=== The input ===

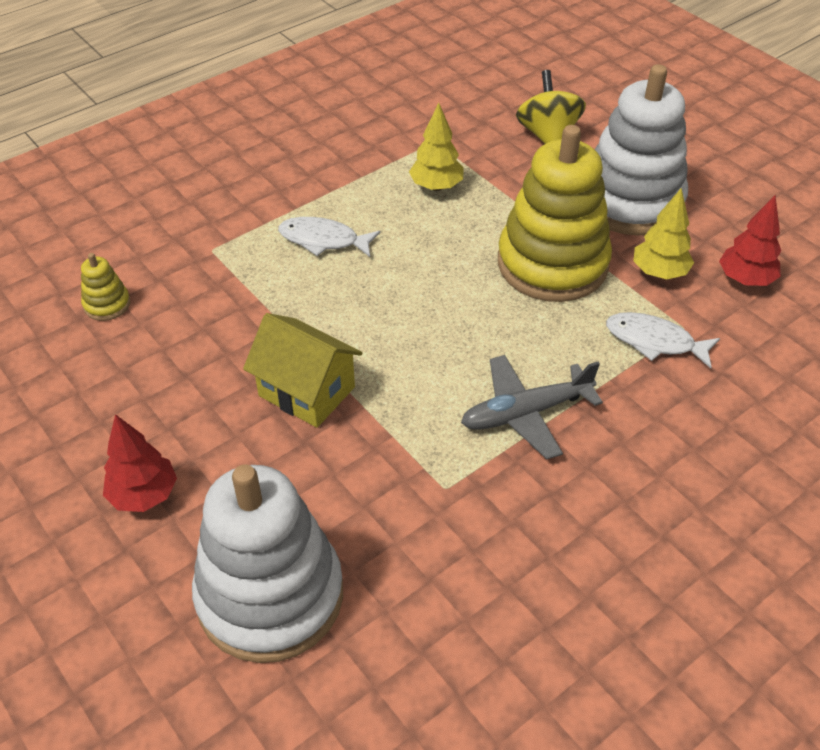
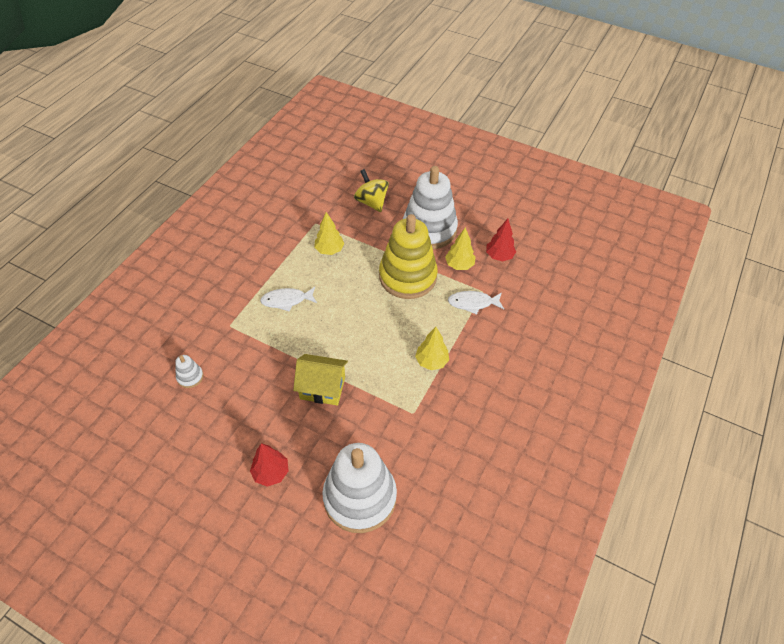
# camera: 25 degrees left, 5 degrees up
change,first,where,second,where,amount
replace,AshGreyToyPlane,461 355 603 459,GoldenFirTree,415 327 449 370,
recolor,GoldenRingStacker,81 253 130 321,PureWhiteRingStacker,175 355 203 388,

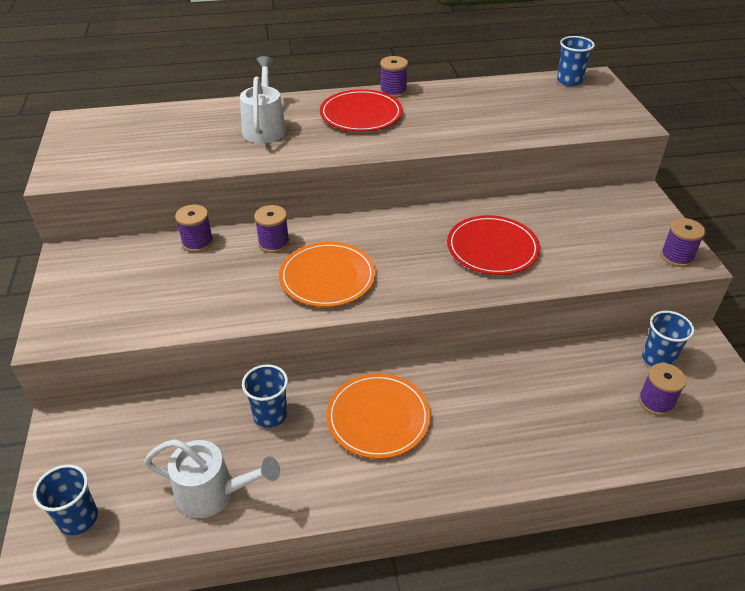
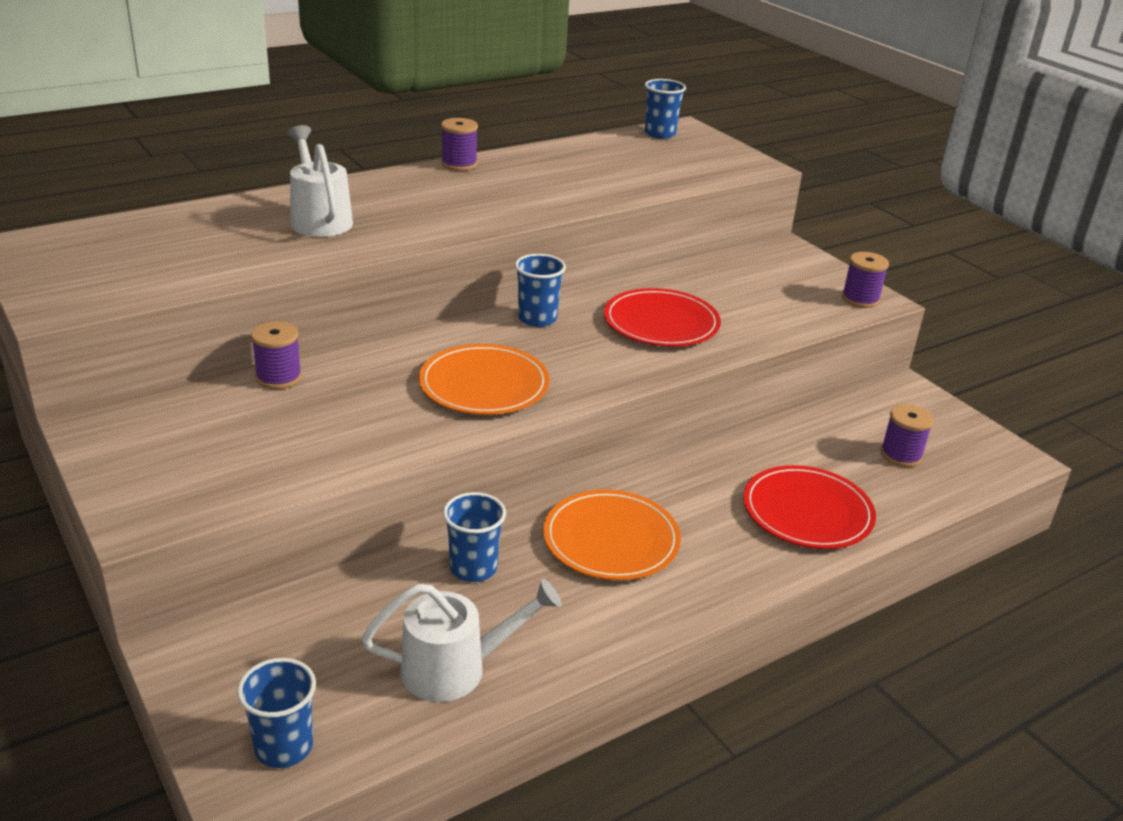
# camera: 25 degrees left, 10 degrees down
change,first,where,second,where,amount
delete,VioletReelOfThread,254 205 290 253,,,
move,ScarletPlate,320 89 403 132,,743 465 876 549,
move,BlueBeaker,642 311 694 367,,515 254 566 327,

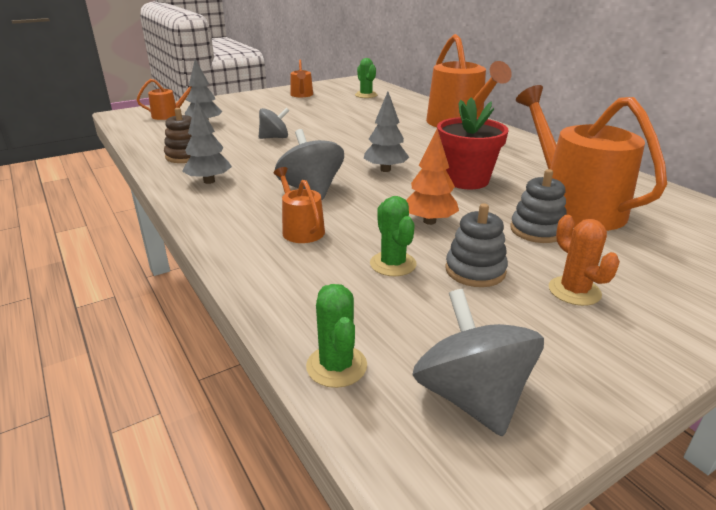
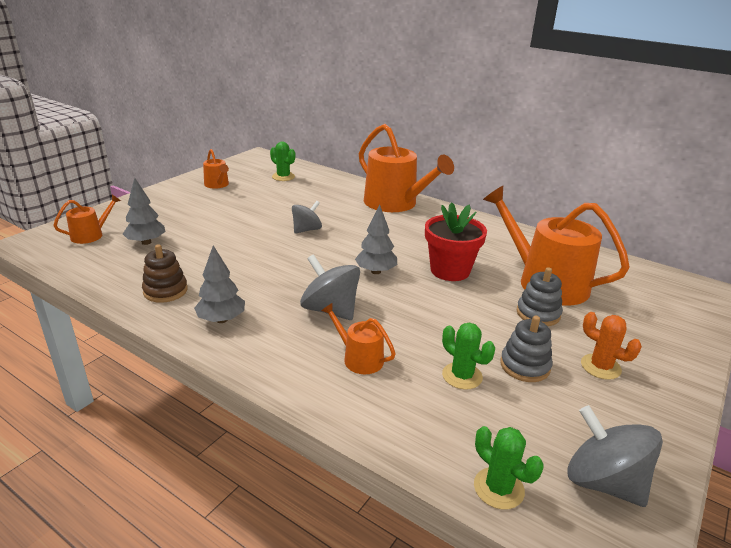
# camera: 25 degrees left, 0 degrees up
change,first,where,second,where,amount
delete,OrangeColouredFirTree,406 129 459 225,,,
move,AshGreyWhirligig,259 107 289 139,,292 201 322 234,

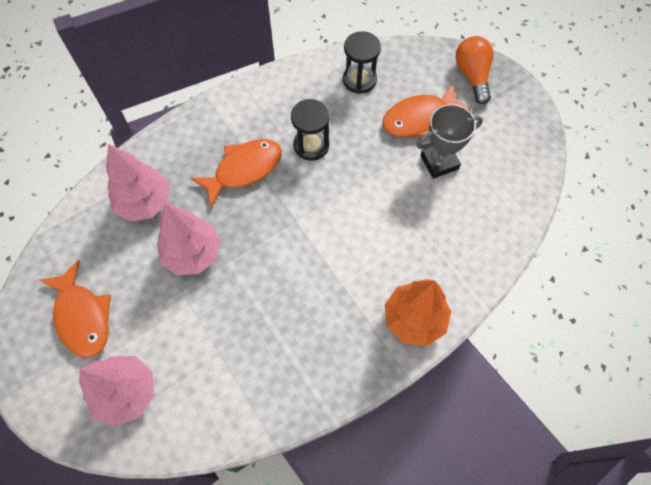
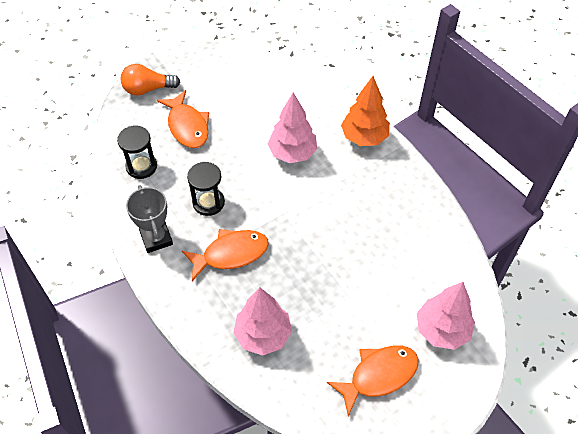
# camera: 90 degrees left, 10 degrees down
change,first,where,second,where,amount
move,RosePinkFirTree,157 203 221 275,,268 92 317 163,
move,AshGreyAwardCup,416 104 483 179,,126 185 173 253,
rotate,OrangeColouredToyFish,190 139 282 208,,182 229 269 281,105 degrees clockwise

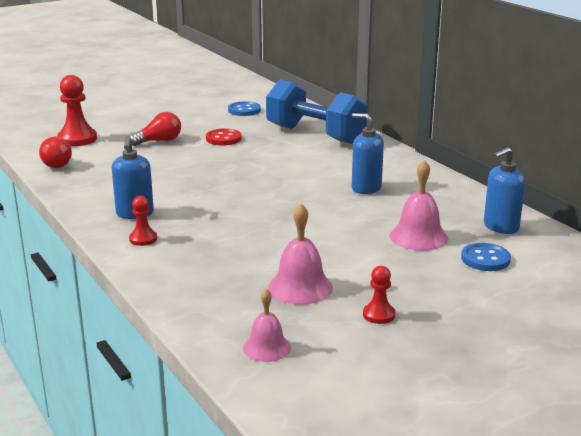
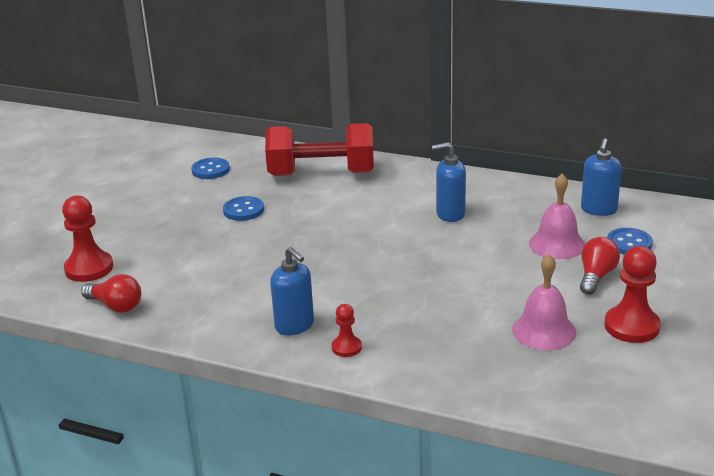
# camera: 35 degrees left, 5 degrees up
change,first,where,second,where,amount
delete,RosePinkBell,243 289 291 362,,,
move,ScarletLightbulb,129 112 181 146,,580 237 620 295,
recolor,ScarletShirtButton,206 129 242 145,BlueShirtButton,223 196 264 221,
recolor,BlueHandWeight,266 79 367 144,ScarletHandWeight,265 123 374 176,
resize,ScarletChessPawn,363 266 396 324,,605 246 661 343,x1.80

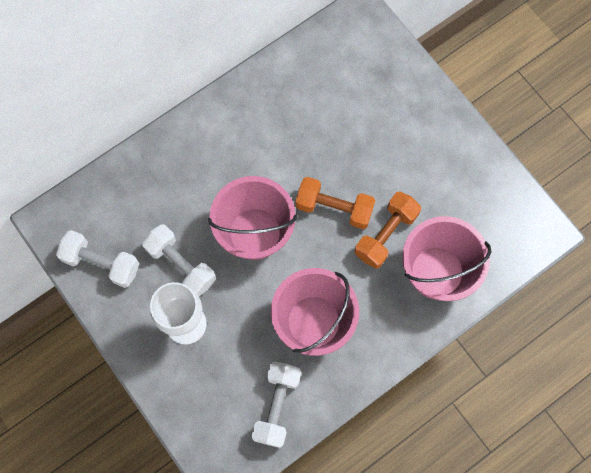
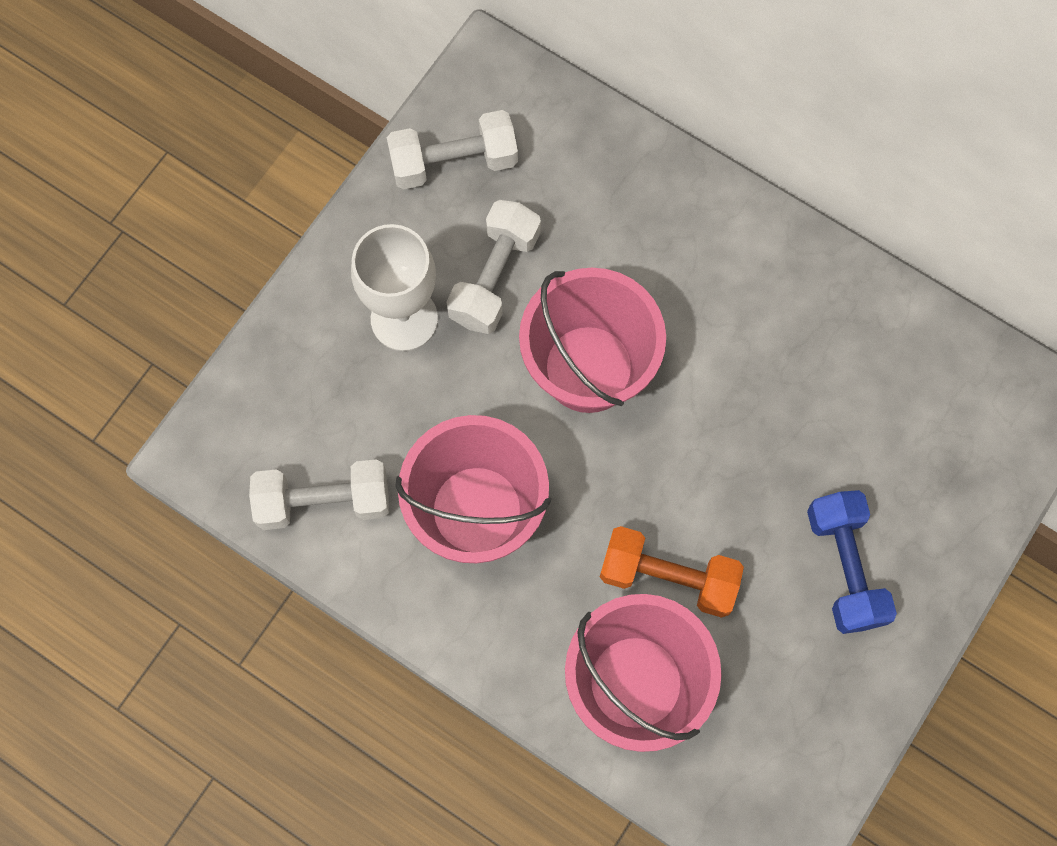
# camera: 70 degrees right, 0 degrees up
change,first,where,second,where,amount
delete,OrangeColouredHandWeight,295 177 375 229,,,
insert,,,BlueHandWeight,807 490 897 634,
rotate,PureWhiteHandWeight,56 230 140 288,,387 110 518 190,75 degrees clockwise

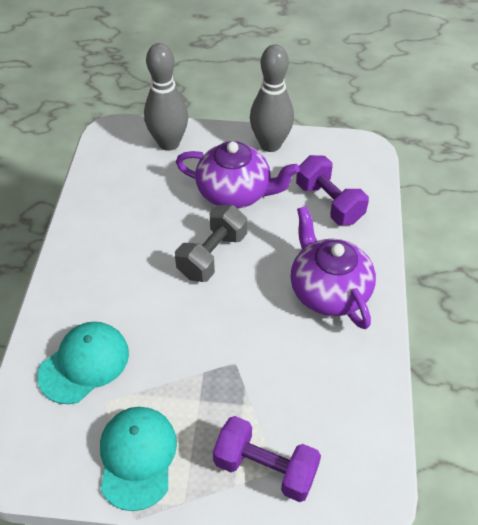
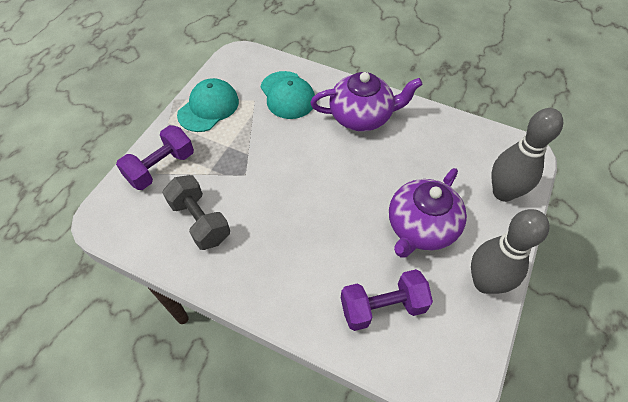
# camera: 110 degrees right, 5 degrees up
change,first,where,second,where,amount
move,AshGreyHandWeight,175 205 247 282,,162 175 230 250,
move,VioletTeaPot,291 206 376 329,,310 72 423 132,
rotate,AquaPeakedCap,100 407 177 511,,177 78 239 132,75 degrees counterclockwise

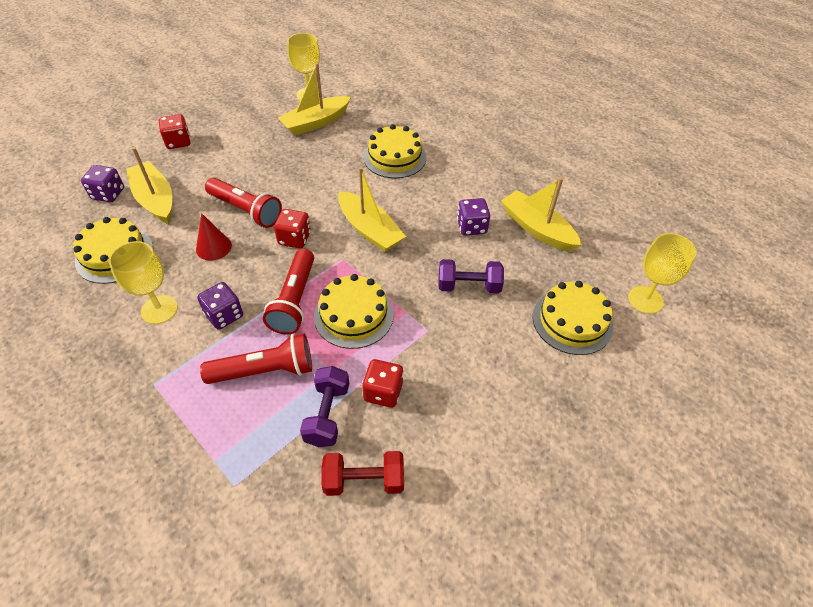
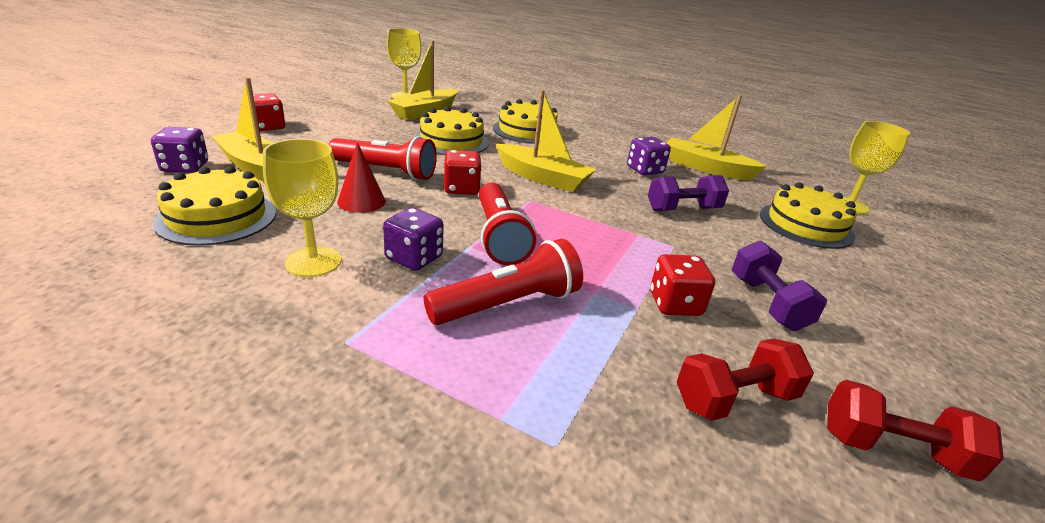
# camera: 20 degrees left, 20 degrees down
change,first,where,second,where,amount
insert,,,ScarletHandWeight,827 380 1004 482,
move,VioletHandWeight,300 366 349 447,,732 240 827 331,
move,GoldenCake,314 274 394 349,,415 106 489 155,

===

◆ Work required: Please reproduce the entries above exactly, from their first line to the line holding "replace,AshGreyToyPlane,461 355 603" inclusive, and nothing else; the pictures stay out.

◆ Result of this exercise:
# camera: 25 degrees left, 5 degrees up
change,first,where,second,where,amount
replace,AshGreyToyPlane,461 355 603 459,GoldenFirTree,415 327 449 370,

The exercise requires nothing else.